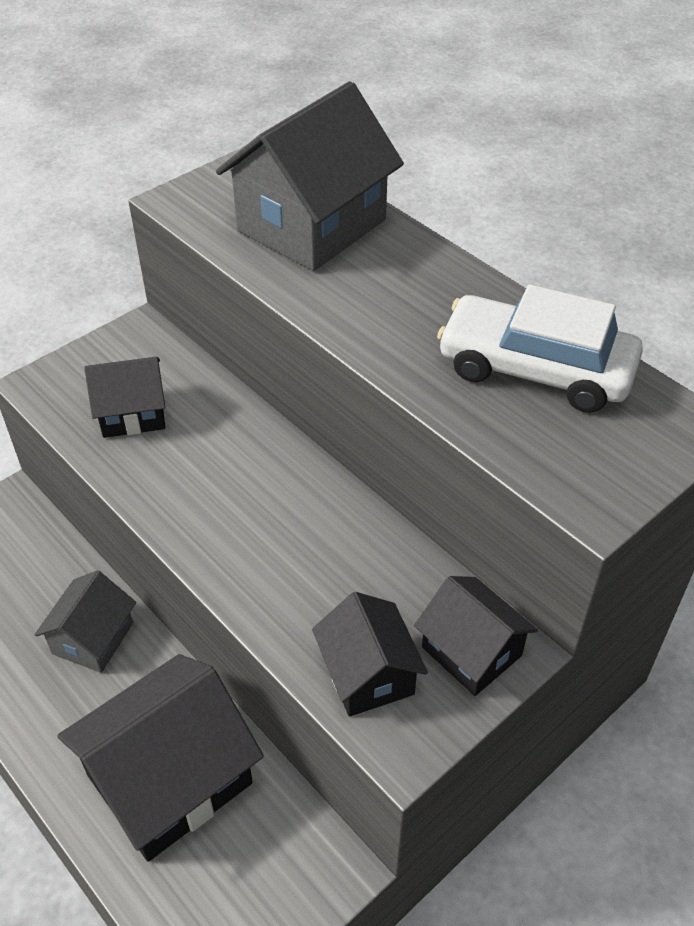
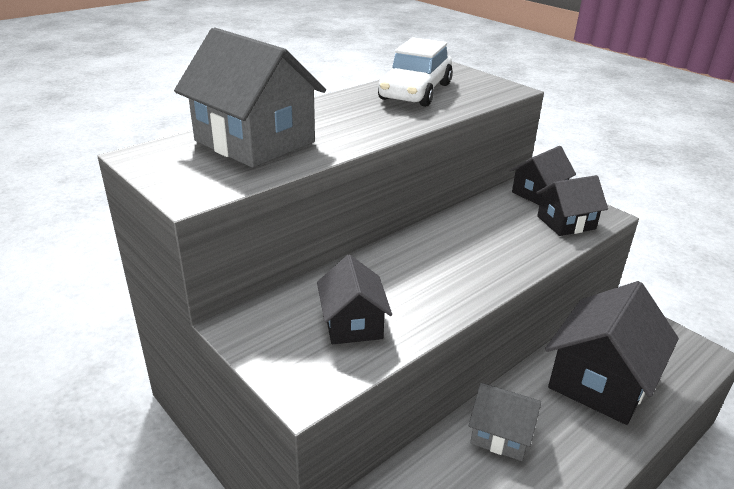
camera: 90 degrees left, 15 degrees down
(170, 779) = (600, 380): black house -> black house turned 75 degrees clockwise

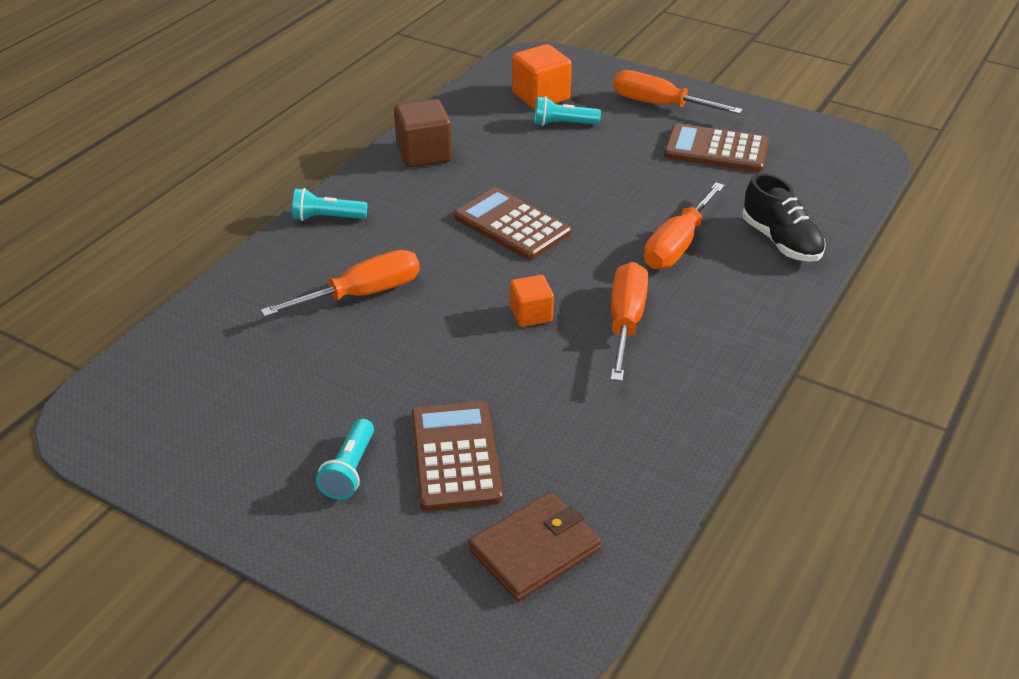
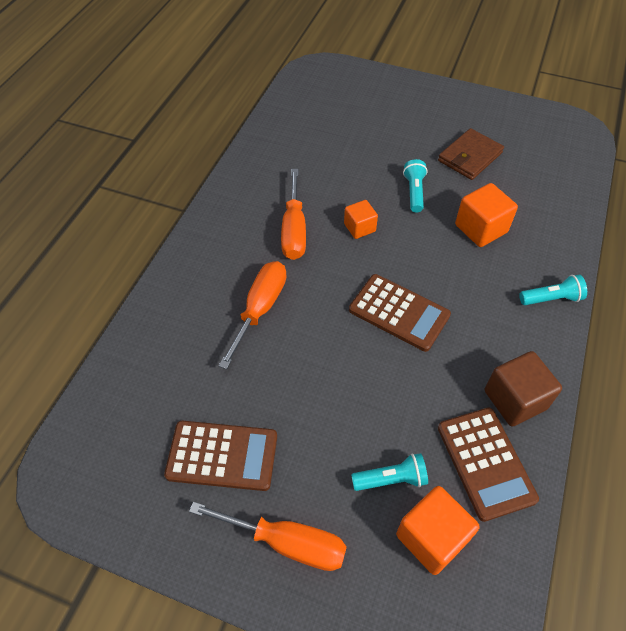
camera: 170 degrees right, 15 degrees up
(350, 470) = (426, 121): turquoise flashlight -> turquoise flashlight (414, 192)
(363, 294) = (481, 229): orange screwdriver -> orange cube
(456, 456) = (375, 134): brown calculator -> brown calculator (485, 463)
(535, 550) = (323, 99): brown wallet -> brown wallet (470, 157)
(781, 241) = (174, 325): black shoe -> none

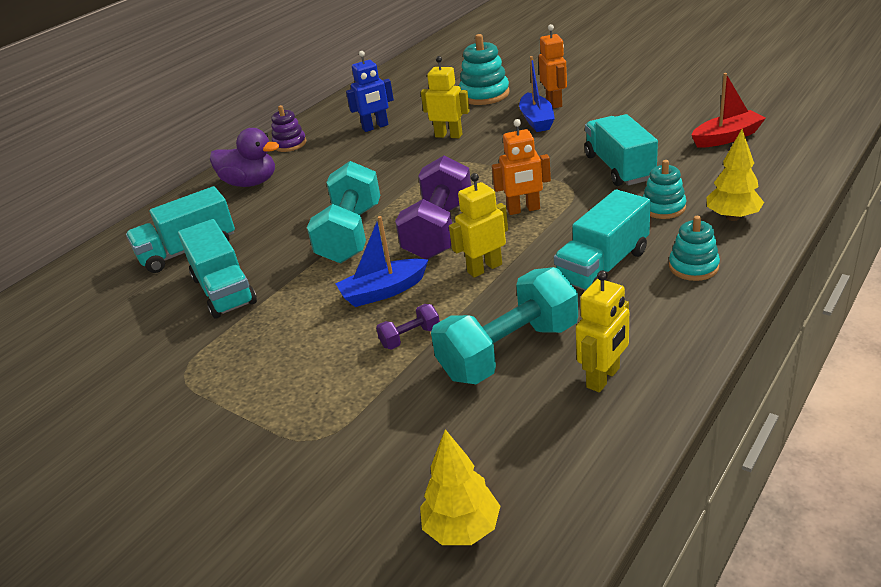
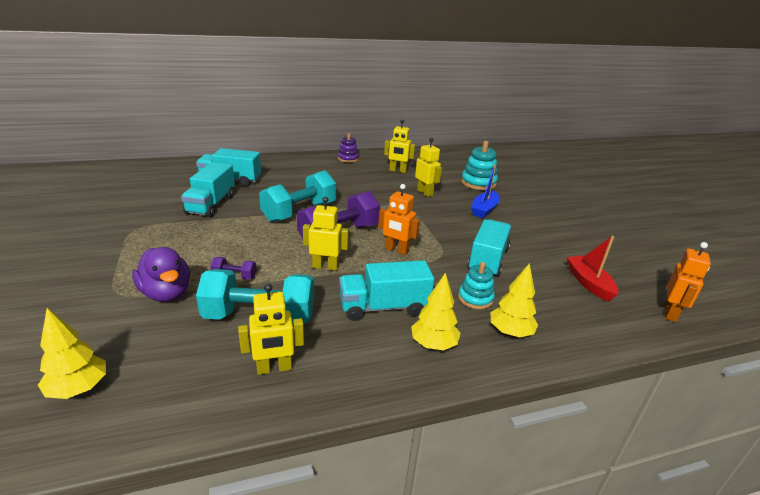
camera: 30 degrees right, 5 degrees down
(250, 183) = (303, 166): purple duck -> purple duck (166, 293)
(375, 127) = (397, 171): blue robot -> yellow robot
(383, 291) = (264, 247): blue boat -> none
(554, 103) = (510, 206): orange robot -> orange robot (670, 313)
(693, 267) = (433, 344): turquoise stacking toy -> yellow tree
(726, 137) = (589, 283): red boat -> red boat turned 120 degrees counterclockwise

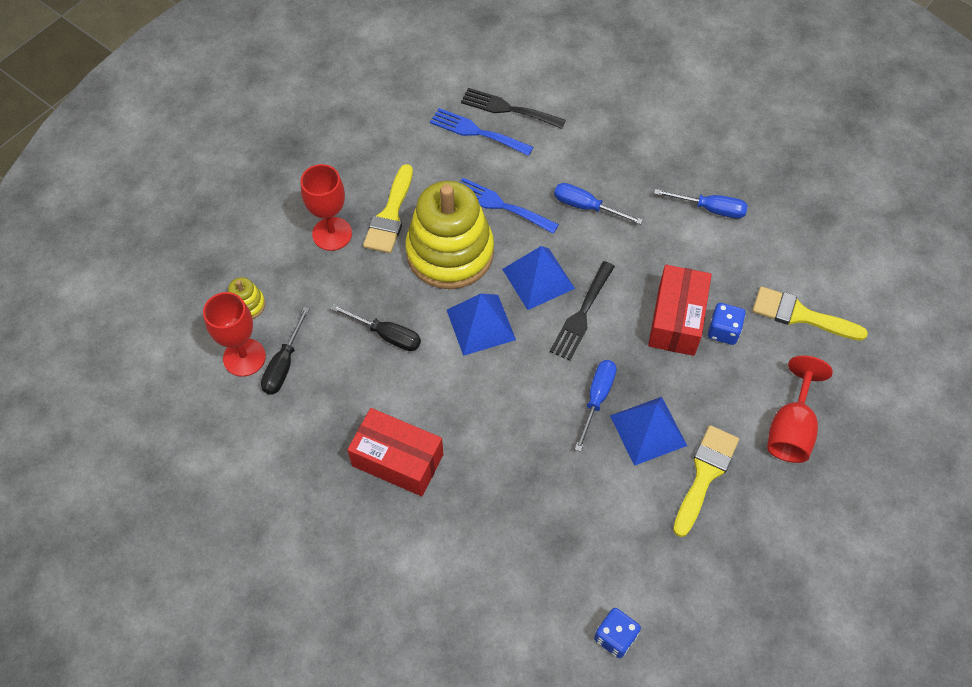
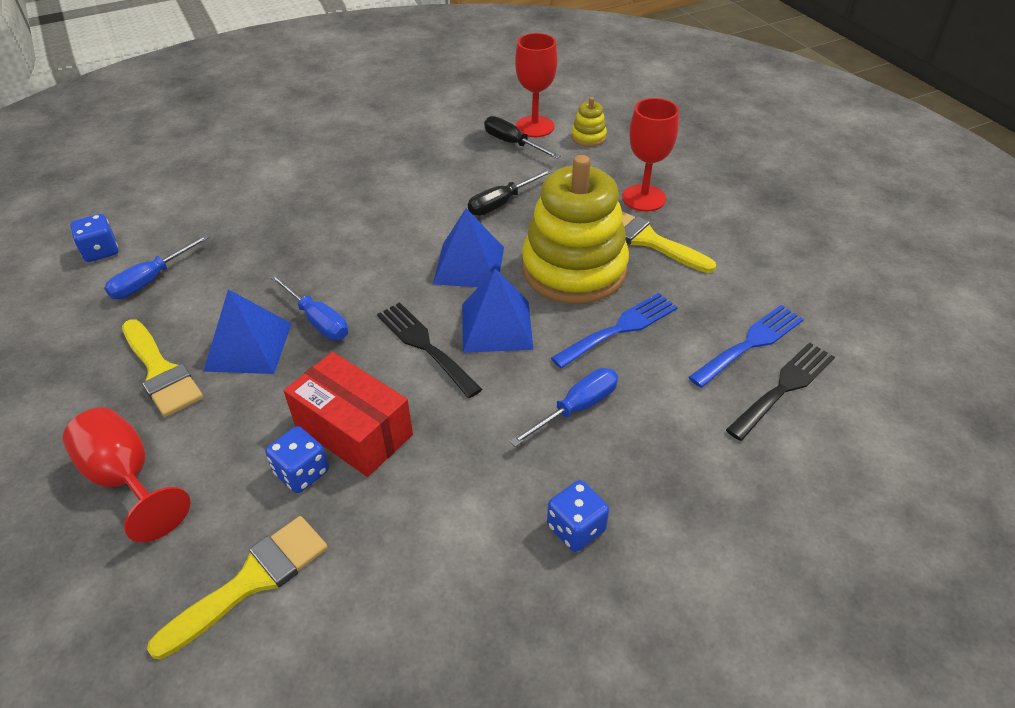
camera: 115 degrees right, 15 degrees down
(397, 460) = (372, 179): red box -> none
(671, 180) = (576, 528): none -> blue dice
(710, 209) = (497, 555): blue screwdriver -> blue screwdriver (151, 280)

— Your assignment —
For this exercise, print all of the entries exactly as they appear, but without pictures.

— Solution for this exercise —
camera: 90 degrees left, 15 degrees down
(170, 779) = (600, 380): black house -> black house turned 75 degrees clockwise

camera: 170 degrees right, 15 degrees up
(350, 470) = (426, 121): turquoise flashlight -> turquoise flashlight (414, 192)
(363, 294) = (481, 229): orange screwdriver -> orange cube
(456, 456) = (375, 134): brown calculator -> brown calculator (485, 463)
(535, 550) = (323, 99): brown wallet -> brown wallet (470, 157)
(781, 241) = (174, 325): black shoe -> none

camera: 30 degrees right, 5 degrees down
(250, 183) = (303, 166): purple duck -> purple duck (166, 293)
(375, 127) = (397, 171): blue robot -> yellow robot
(383, 291) = (264, 247): blue boat -> none
(554, 103) = (510, 206): orange robot -> orange robot (670, 313)
(693, 267) = (433, 344): turquoise stacking toy -> yellow tree
(726, 137) = (589, 283): red boat -> red boat turned 120 degrees counterclockwise

camera: 115 degrees right, 15 degrees down
(397, 460) = (372, 179): red box -> none
(671, 180) = (576, 528): none -> blue dice
(710, 209) = (497, 555): blue screwdriver -> blue screwdriver (151, 280)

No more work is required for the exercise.